**Data provided**
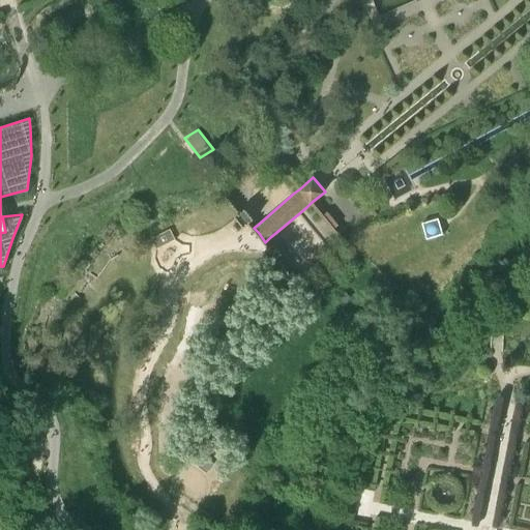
[(125,228),(142,216),(138,209),(120,221),(125,228)]
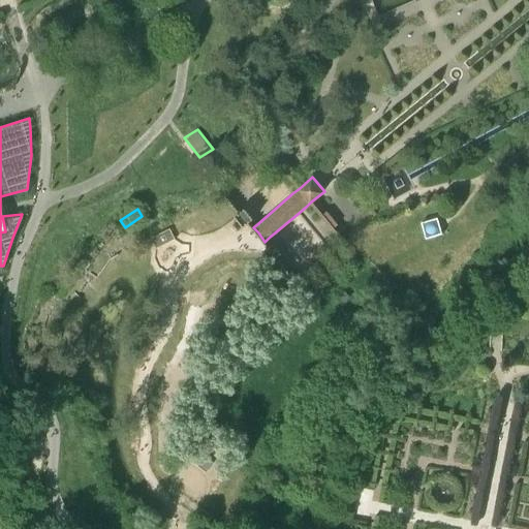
[(244,225),(248,222),(253,218),(245,210),(241,214),(237,217),(244,225)]
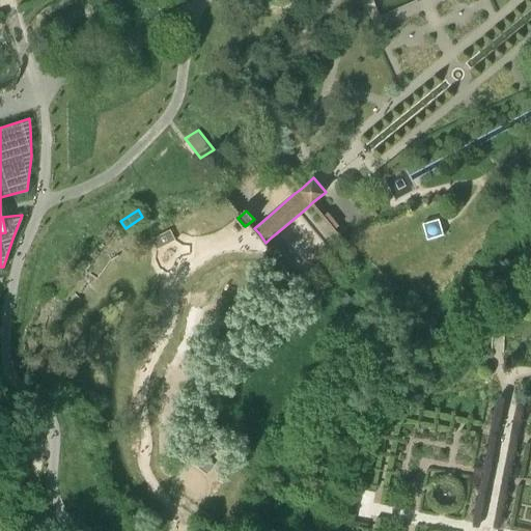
[(169,230),(151,240),(157,249),(174,241),(169,230)]
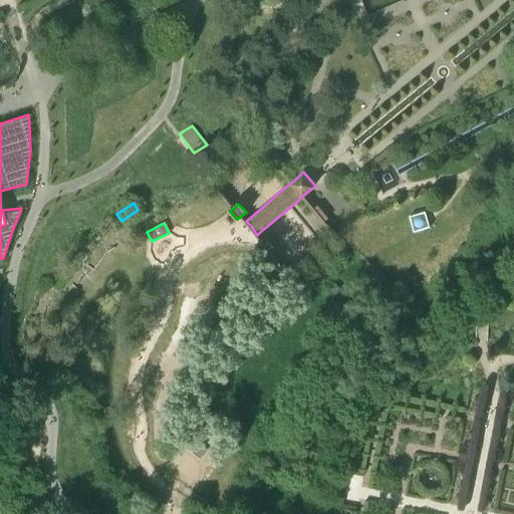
[(90,250),(95,244),(100,238),(92,232),(87,238),(81,243),(90,250)]
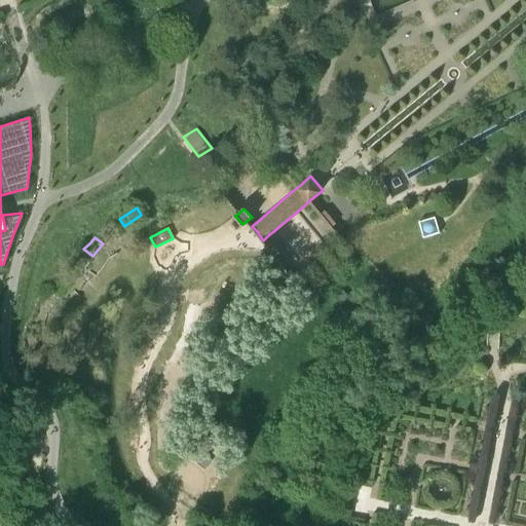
[(111,240),(97,251),(84,268),(96,275),(109,258),(117,253),(111,240)]
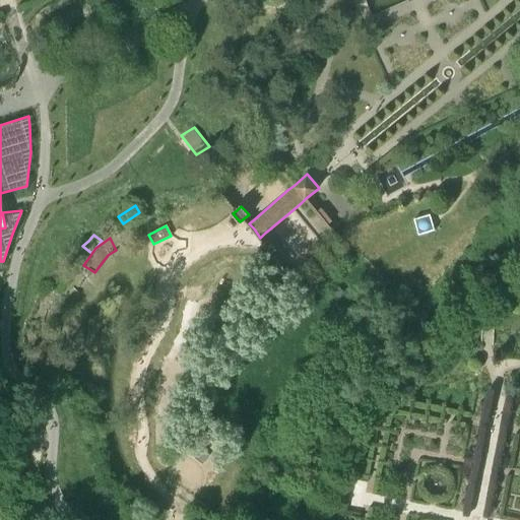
[(276,247),(269,238),(264,242),(260,245),(268,253),(270,252),(276,247)]
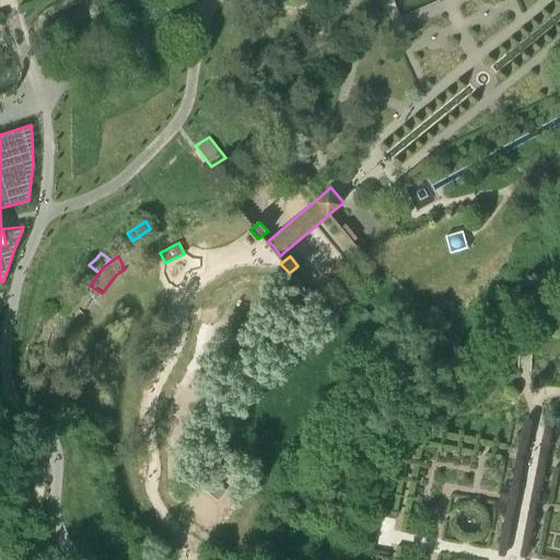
[(55,304),(63,310),(77,289),(68,283),(55,304)]
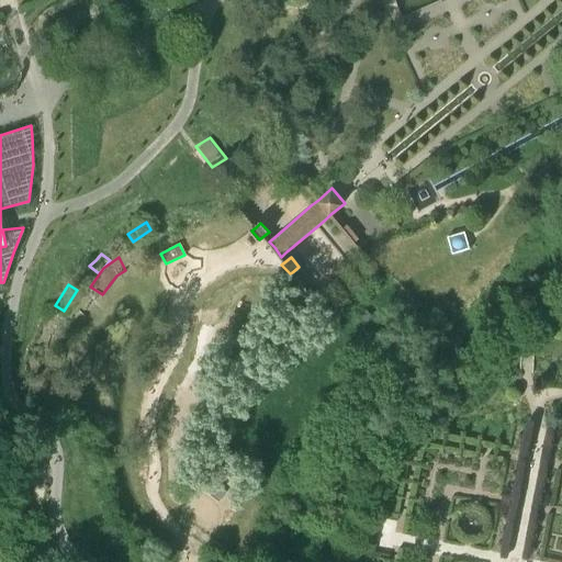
[(83,313),(76,307),(63,325),(70,330),(83,313)]
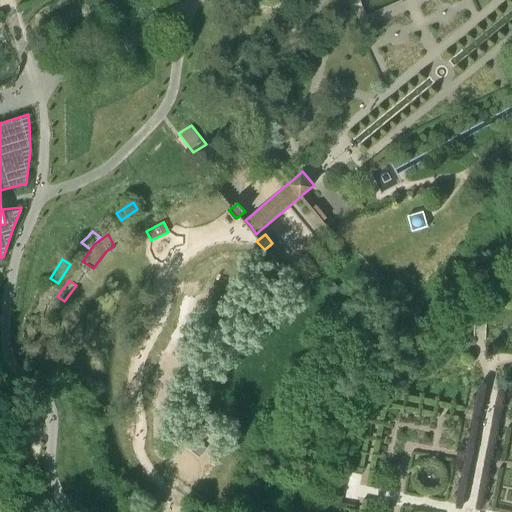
[(54,344),(65,339),(56,322),(46,328),(54,344)]
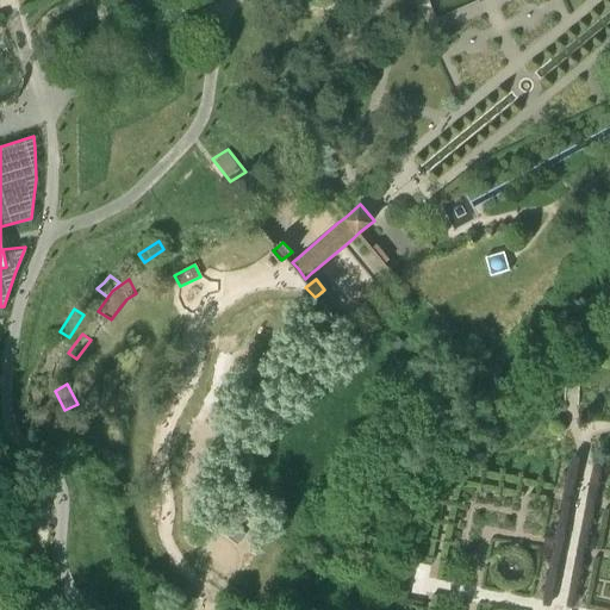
[(246,517),(232,508),(219,526),(234,535),(230,540),(238,545),(246,534),(238,528),(246,517)]
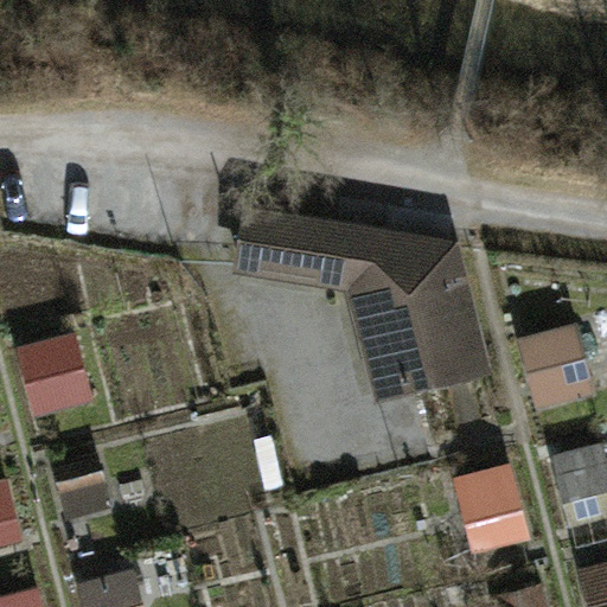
[(356,231),(249,212),(240,263),(347,281),(356,231)]
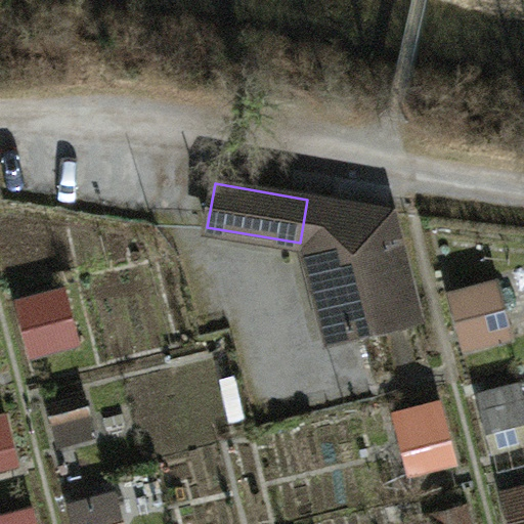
[(390,213),(320,201),(317,225),(346,335),(418,316),(390,213)]
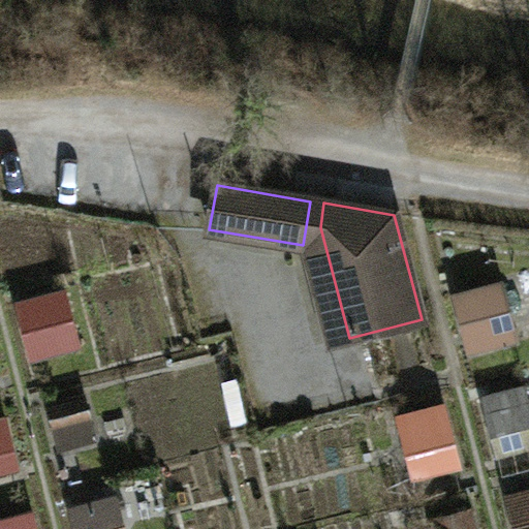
[(468,359),(520,345),(503,283),(452,296),(468,359)]
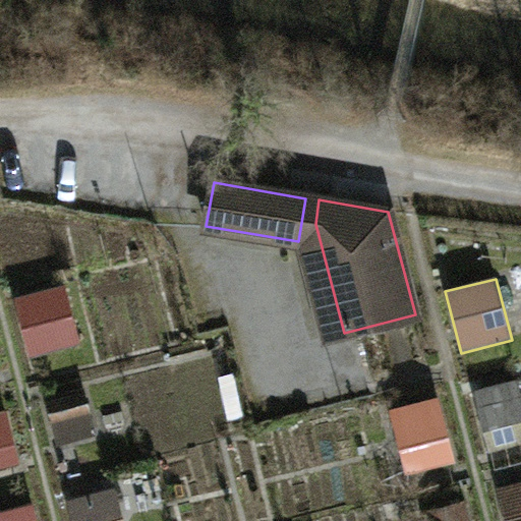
[(15,299),(30,363),(85,351),(70,287),(15,299)]
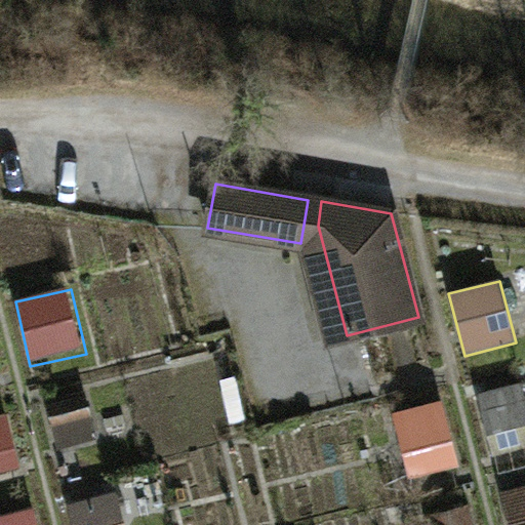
[(524,381),(477,394),(492,455),(524,446),(524,381)]
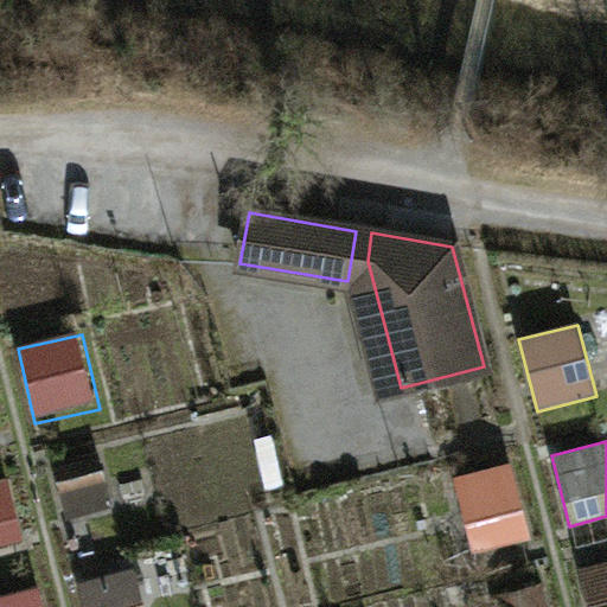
[(100,453),(55,465),(70,518),(115,506),(100,453)]
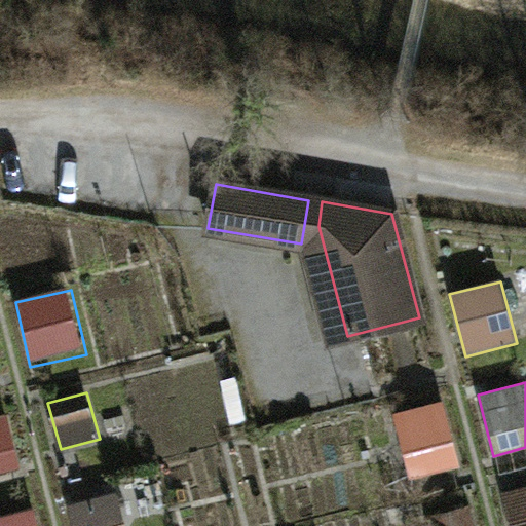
[(444,400),(393,414),(413,483),(463,468),(444,400)]
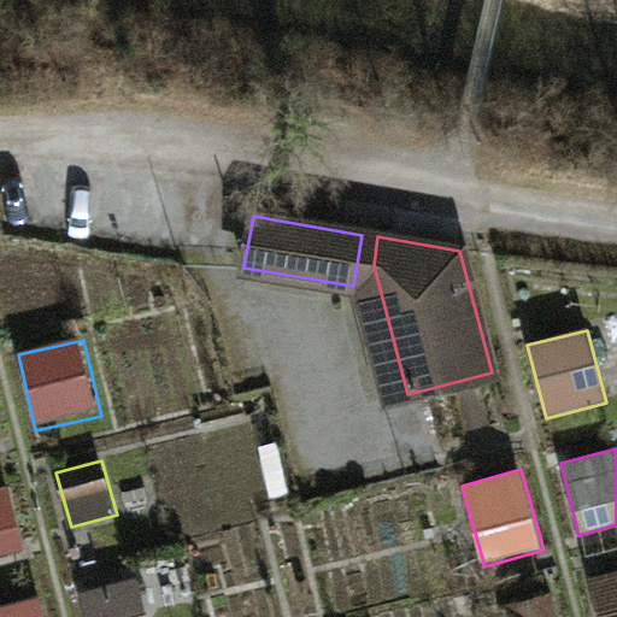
[(0,557),(28,550),(11,485),(0,487),(0,557)]
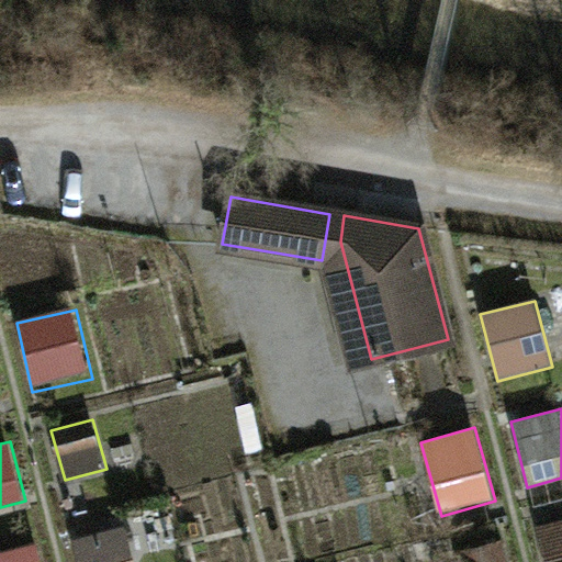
[(561,518),(539,521),(543,561),(561,559),(561,518)]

**Task statement**
Reproduce every record above exactly as given, excluding pictures from the result.

**Written solution**
[(125,228),(142,216),(138,209),(120,221),(125,228)]
[(244,225),(248,222),(253,218),(245,210),(241,214),(237,217),(244,225)]
[(169,230),(151,240),(157,249),(174,241),(169,230)]
[(90,250),(95,244),(100,238),(92,232),(87,238),(81,243),(90,250)]
[(111,240),(97,251),(84,268),(96,275),(109,258),(117,253),(111,240)]
[(276,247),(269,238),(264,242),(260,245),(268,253),(270,252),(276,247)]
[(55,304),(63,310),(77,289),(68,283),(55,304)]
[(83,313),(76,307),(63,325),(70,330),(83,313)]
[(54,344),(65,339),(56,322),(46,328),(54,344)]
[(246,517),(232,508),(219,526),(234,535),(230,540),(238,545),(246,534),(238,528),(246,517)]
[(356,231),(249,212),(240,263),(347,281),(356,231)]
[(390,213),(320,201),(317,225),(346,335),(418,316),(390,213)]
[(468,359),(520,345),(503,283),(452,296),(468,359)]
[(15,299),(30,363),(85,351),(70,287),(15,299)]
[(524,381),(477,394),(492,455),(524,446),(524,381)]
[(100,453),(55,465),(70,518),(115,506),(100,453)]
[(444,400),(393,414),(413,483),(463,468),(444,400)]
[(0,557),(28,550),(11,485),(0,487),(0,557)]
[(561,518),(539,521),(543,561),(561,559),(561,518)]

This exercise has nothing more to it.